Record set START

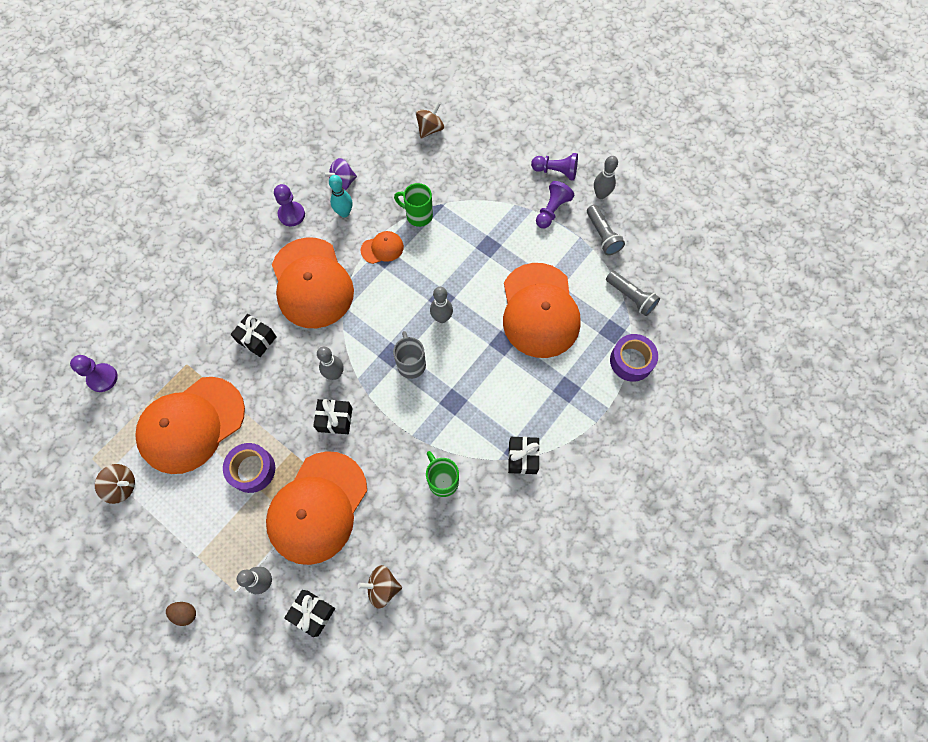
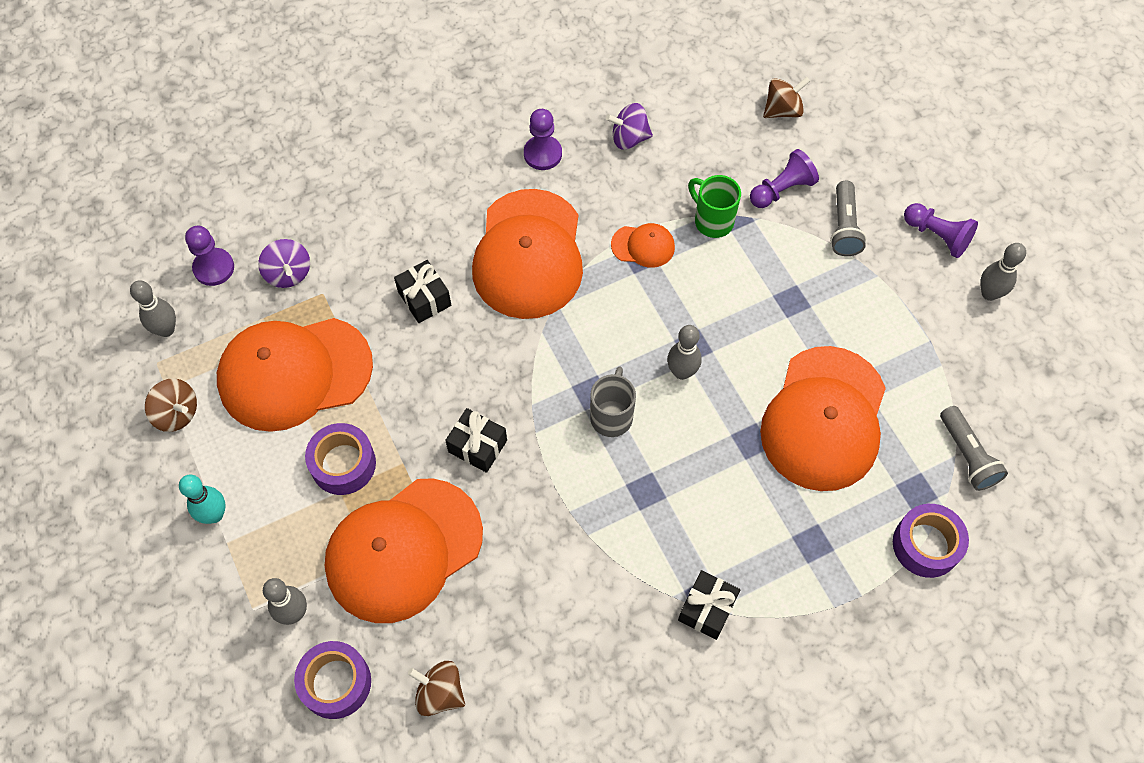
camera: 25 degrees right, 5 degrees down
(157, 360) = (288, 273): none -> purple spinning top
(185, 613) = (180, 607): brown egg -> none
(312, 613) = (336, 683): black gift -> purple tape
(335, 374) = (504, 386): grey bowling pin -> grey bowling pin (166, 329)
(344, 213) = (613, 178): turquoise bowling pin -> turquoise bowling pin (214, 514)
(442, 480) = (583, 589): green mug -> none
(552, 210) = (906, 288): purple pawn -> purple pawn (781, 190)
(602, 235) = (965, 352): grey flashlight -> grey flashlight (844, 227)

Record set END

*Task instructions:* Print exactly, and only, the lines from the line containing "(442, 480) = (583, 589): green mug -> none" through the final line of the records, both included.

*Worked solution:*
(442, 480) = (583, 589): green mug -> none
(552, 210) = (906, 288): purple pawn -> purple pawn (781, 190)
(602, 235) = (965, 352): grey flashlight -> grey flashlight (844, 227)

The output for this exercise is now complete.